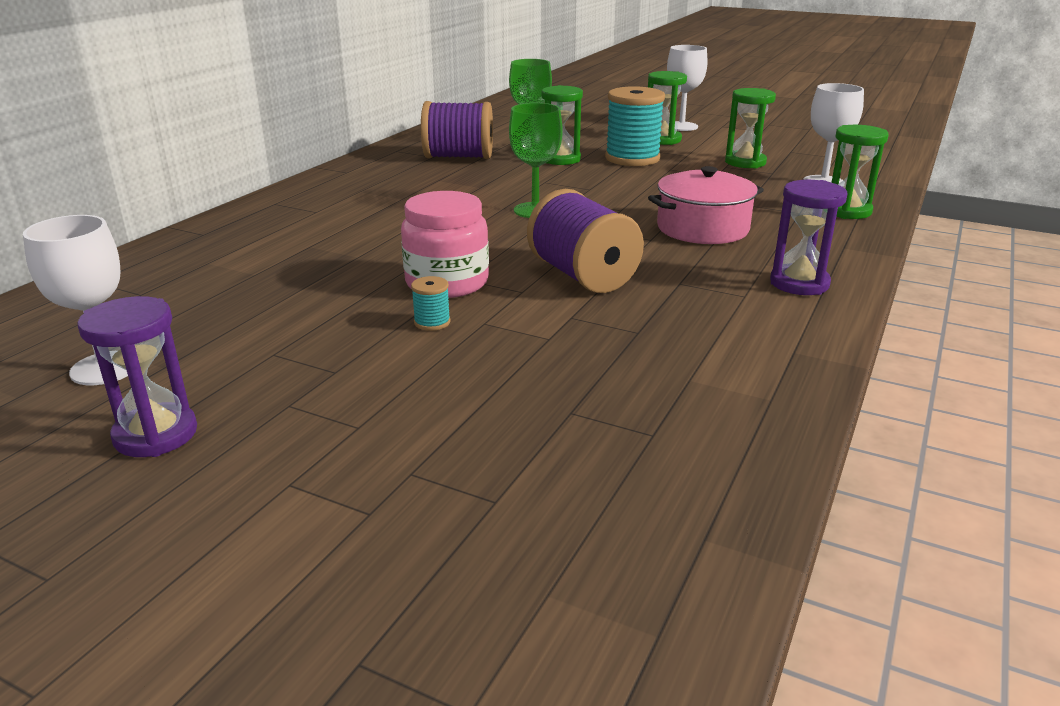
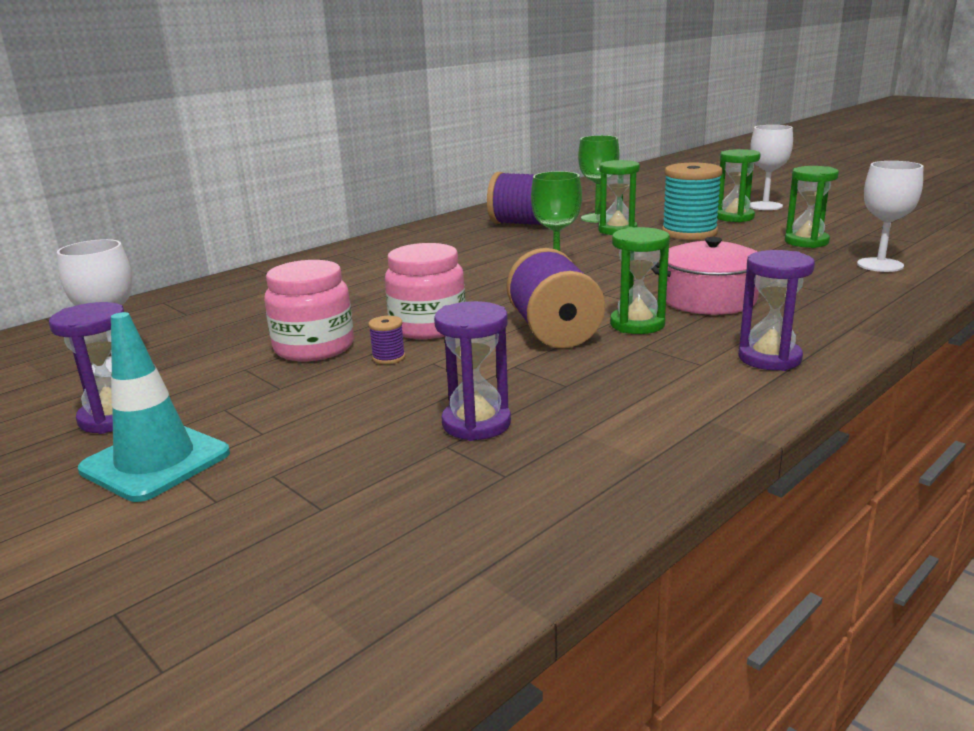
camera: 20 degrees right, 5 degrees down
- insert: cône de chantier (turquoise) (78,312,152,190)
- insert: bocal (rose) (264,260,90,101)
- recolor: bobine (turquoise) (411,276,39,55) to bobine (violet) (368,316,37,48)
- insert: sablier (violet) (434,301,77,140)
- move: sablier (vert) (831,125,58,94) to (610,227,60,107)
*****
Wherever the word "insert" occurs in a line of the listing, copy that line.

- insert: cône de chantier (turquoise) (78,312,152,190)
- insert: bocal (rose) (264,260,90,101)
- insert: sablier (violet) (434,301,77,140)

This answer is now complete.